▸ **MATERIAL**
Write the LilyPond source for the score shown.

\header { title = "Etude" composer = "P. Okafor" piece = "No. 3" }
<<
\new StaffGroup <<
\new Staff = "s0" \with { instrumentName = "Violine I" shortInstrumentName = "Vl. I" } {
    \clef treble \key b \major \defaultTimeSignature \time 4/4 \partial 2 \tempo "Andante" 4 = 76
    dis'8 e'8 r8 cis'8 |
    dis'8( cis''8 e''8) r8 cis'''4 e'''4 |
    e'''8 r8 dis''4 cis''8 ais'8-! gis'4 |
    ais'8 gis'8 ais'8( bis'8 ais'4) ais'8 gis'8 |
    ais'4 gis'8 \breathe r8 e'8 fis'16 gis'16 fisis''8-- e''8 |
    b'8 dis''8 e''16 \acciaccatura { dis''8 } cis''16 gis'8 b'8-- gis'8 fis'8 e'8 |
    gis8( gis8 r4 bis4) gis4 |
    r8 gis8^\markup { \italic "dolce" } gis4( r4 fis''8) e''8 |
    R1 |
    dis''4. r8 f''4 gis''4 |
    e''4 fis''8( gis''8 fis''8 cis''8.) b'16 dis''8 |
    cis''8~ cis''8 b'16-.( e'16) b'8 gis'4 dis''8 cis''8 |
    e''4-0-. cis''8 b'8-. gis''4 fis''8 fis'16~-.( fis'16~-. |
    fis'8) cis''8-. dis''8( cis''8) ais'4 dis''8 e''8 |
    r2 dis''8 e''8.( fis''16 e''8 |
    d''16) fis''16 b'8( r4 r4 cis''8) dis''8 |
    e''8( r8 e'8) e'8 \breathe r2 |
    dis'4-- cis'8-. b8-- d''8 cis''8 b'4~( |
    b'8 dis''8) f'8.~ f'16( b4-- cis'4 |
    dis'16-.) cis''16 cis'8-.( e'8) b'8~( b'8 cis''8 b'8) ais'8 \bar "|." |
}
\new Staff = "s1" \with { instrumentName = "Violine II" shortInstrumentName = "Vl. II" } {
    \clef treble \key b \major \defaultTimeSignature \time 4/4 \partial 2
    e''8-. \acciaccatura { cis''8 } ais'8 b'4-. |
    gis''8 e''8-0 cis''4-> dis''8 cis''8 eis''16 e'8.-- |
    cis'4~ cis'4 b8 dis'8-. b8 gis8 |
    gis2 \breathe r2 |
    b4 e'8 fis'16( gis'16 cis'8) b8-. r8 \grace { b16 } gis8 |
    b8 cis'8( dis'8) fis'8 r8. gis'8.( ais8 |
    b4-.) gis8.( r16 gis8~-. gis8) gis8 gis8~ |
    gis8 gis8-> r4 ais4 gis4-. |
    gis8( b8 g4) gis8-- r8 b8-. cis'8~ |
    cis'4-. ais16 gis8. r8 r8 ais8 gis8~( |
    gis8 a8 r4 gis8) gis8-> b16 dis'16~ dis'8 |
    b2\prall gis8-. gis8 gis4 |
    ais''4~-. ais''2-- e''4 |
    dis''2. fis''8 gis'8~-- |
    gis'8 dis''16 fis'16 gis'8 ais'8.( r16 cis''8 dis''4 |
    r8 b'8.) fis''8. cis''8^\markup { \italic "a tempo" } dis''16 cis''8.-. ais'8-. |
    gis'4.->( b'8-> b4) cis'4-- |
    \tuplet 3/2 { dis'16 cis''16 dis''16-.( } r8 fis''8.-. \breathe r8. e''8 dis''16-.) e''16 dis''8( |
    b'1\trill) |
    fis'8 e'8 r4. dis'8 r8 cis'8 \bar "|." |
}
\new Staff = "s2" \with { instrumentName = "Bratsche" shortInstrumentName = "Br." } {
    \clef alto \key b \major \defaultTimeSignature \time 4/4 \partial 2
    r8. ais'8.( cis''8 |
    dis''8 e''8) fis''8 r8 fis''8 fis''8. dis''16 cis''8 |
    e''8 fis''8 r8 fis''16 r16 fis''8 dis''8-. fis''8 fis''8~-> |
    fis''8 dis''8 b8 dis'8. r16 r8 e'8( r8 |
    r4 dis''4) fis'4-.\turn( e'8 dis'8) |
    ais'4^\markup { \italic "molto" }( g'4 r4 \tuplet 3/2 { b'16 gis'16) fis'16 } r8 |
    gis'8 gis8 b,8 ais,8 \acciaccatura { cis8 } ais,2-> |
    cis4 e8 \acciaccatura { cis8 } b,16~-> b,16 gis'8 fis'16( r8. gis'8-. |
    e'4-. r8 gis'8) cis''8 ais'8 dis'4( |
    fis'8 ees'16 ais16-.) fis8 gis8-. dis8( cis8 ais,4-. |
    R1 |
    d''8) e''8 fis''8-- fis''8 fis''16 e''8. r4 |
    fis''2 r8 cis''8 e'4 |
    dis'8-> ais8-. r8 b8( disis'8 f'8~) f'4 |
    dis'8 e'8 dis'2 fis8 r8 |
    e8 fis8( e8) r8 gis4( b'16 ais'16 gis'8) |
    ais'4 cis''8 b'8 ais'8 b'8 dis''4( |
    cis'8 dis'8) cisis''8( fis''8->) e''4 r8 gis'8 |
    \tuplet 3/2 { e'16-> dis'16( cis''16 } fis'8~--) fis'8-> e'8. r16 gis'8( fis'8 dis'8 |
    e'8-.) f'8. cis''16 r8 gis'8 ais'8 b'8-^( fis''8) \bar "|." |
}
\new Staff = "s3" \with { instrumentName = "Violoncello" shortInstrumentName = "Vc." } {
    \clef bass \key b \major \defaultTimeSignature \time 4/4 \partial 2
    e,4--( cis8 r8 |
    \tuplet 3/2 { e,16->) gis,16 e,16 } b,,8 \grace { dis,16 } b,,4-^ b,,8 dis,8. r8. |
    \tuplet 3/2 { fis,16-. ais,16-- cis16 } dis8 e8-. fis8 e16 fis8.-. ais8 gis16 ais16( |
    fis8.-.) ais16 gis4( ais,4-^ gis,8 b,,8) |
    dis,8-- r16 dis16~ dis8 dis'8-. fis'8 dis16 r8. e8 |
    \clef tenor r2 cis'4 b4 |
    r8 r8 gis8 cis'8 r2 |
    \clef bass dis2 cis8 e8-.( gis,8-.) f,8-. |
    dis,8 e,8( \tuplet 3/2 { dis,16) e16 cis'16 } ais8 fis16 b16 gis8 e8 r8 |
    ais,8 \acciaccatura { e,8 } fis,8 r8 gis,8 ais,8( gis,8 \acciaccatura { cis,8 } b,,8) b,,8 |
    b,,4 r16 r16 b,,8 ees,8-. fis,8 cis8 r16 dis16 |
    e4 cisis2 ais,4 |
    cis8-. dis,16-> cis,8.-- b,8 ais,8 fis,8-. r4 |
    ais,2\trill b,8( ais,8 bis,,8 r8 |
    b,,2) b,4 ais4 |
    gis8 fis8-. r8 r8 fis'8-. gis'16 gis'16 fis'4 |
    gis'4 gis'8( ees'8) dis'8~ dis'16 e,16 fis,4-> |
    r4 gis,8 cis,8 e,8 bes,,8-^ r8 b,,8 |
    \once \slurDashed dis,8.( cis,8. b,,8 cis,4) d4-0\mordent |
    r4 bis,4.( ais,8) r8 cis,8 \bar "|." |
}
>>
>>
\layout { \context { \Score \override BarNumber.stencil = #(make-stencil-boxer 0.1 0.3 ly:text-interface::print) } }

▸ **WHAT YOU WILL DO**
How many lines in the data above contain the string "treble"? Reply with the number alone.

▸ **SOLUTION TO THE EXERCISE**
2